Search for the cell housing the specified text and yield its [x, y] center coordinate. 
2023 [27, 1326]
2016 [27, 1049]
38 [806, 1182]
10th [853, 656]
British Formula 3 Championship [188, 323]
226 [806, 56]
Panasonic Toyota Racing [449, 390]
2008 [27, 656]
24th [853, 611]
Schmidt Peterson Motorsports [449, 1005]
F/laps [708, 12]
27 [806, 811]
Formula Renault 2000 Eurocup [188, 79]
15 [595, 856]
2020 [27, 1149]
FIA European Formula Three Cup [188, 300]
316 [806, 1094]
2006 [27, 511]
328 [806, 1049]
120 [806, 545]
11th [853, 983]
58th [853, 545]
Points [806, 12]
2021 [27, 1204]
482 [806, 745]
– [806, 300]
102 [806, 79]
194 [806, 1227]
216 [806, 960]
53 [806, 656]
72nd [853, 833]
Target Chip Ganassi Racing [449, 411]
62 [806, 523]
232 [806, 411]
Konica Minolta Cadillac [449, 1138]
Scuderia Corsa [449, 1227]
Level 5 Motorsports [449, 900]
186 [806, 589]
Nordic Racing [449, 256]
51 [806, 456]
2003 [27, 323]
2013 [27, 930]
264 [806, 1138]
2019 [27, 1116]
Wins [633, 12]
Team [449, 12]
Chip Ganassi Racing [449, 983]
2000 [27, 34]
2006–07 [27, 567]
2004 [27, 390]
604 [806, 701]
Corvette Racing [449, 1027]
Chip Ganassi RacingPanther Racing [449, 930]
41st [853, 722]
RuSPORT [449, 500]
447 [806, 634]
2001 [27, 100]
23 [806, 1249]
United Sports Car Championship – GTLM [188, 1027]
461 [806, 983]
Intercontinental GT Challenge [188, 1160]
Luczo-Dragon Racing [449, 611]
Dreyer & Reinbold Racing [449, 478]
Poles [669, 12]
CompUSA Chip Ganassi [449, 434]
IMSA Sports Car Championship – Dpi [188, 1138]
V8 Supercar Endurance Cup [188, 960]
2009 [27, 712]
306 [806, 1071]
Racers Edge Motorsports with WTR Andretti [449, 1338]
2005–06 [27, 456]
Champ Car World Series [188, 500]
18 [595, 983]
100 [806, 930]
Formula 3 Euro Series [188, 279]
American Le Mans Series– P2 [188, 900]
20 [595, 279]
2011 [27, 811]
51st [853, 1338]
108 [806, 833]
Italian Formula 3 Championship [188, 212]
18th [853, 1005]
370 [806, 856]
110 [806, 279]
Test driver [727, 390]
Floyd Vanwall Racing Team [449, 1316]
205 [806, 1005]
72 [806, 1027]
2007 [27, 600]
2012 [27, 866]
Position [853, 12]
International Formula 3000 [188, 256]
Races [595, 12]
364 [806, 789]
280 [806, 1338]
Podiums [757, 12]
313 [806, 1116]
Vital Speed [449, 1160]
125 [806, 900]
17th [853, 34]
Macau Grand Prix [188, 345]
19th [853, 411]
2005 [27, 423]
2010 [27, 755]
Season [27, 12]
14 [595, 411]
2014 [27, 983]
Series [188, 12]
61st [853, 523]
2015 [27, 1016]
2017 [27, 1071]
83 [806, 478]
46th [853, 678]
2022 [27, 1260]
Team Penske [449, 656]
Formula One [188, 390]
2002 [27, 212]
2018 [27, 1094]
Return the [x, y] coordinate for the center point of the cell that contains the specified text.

■ ■ ■ ■ ■

§ What to work on
Copy all of the data above line for line, with no changes.

§ Answer to the problem
Search for the cell housing the specified text and yield its [x, y] center coordinate. 
2023 [27, 1326]
2016 [27, 1049]
38 [806, 1182]
10th [853, 656]
British Formula 3 Championship [188, 323]
226 [806, 56]
Panasonic Toyota Racing [449, 390]
2008 [27, 656]
24th [853, 611]
Schmidt Peterson Motorsports [449, 1005]
F/laps [708, 12]
27 [806, 811]
Formula Renault 2000 Eurocup [188, 79]
15 [595, 856]
2020 [27, 1149]
FIA European Formula Three Cup [188, 300]
316 [806, 1094]
2006 [27, 511]
328 [806, 1049]
120 [806, 545]
11th [853, 983]
58th [853, 545]
Points [806, 12]
2021 [27, 1204]
482 [806, 745]
– [806, 300]
102 [806, 79]
194 [806, 1227]
216 [806, 960]
53 [806, 656]
72nd [853, 833]
Target Chip Ganassi Racing [449, 411]
62 [806, 523]
232 [806, 411]
Konica Minolta Cadillac [449, 1138]
Scuderia Corsa [449, 1227]
Level 5 Motorsports [449, 900]
186 [806, 589]
Nordic Racing [449, 256]
51 [806, 456]
2003 [27, 323]
2013 [27, 930]
264 [806, 1138]
2019 [27, 1116]
Wins [633, 12]
Team [449, 12]
Chip Ganassi Racing [449, 983]
2000 [27, 34]
2006–07 [27, 567]
2004 [27, 390]
604 [806, 701]
Corvette Racing [449, 1027]
Chip Ganassi RacingPanther Racing [449, 930]
41st [853, 722]
RuSPORT [449, 500]
447 [806, 634]
2001 [27, 100]
23 [806, 1249]
United Sports Car Championship – GTLM [188, 1027]
461 [806, 983]
Intercontinental GT Challenge [188, 1160]
Luczo-Dragon Racing [449, 611]
Dreyer & Reinbold Racing [449, 478]
Poles [669, 12]
CompUSA Chip Ganassi [449, 434]
IMSA Sports Car Championship – Dpi [188, 1138]
V8 Supercar Endurance Cup [188, 960]
2009 [27, 712]
306 [806, 1071]
Racers Edge Motorsports with WTR Andretti [449, 1338]
2005–06 [27, 456]
Champ Car World Series [188, 500]
18 [595, 983]
100 [806, 930]
Formula 3 Euro Series [188, 279]
American Le Mans Series– P2 [188, 900]
20 [595, 279]
2011 [27, 811]
51st [853, 1338]
108 [806, 833]
Italian Formula 3 Championship [188, 212]
18th [853, 1005]
370 [806, 856]
110 [806, 279]
Test driver [727, 390]
Floyd Vanwall Racing Team [449, 1316]
205 [806, 1005]
72 [806, 1027]
2007 [27, 600]
2012 [27, 866]
Position [853, 12]
International Formula 3000 [188, 256]
Races [595, 12]
364 [806, 789]
280 [806, 1338]
Podiums [757, 12]
313 [806, 1116]
Vital Speed [449, 1160]
125 [806, 900]
17th [853, 34]
Macau Grand Prix [188, 345]
19th [853, 411]
2005 [27, 423]
2010 [27, 755]
Season [27, 12]
14 [595, 411]
2014 [27, 983]
Series [188, 12]
61st [853, 523]
2015 [27, 1016]
2017 [27, 1071]
83 [806, 478]
46th [853, 678]
2022 [27, 1260]
Team Penske [449, 656]
Formula One [188, 390]
2002 [27, 212]
2018 [27, 1094]
Return the [x, y] coordinate for the center point of the cell that contains the specified text.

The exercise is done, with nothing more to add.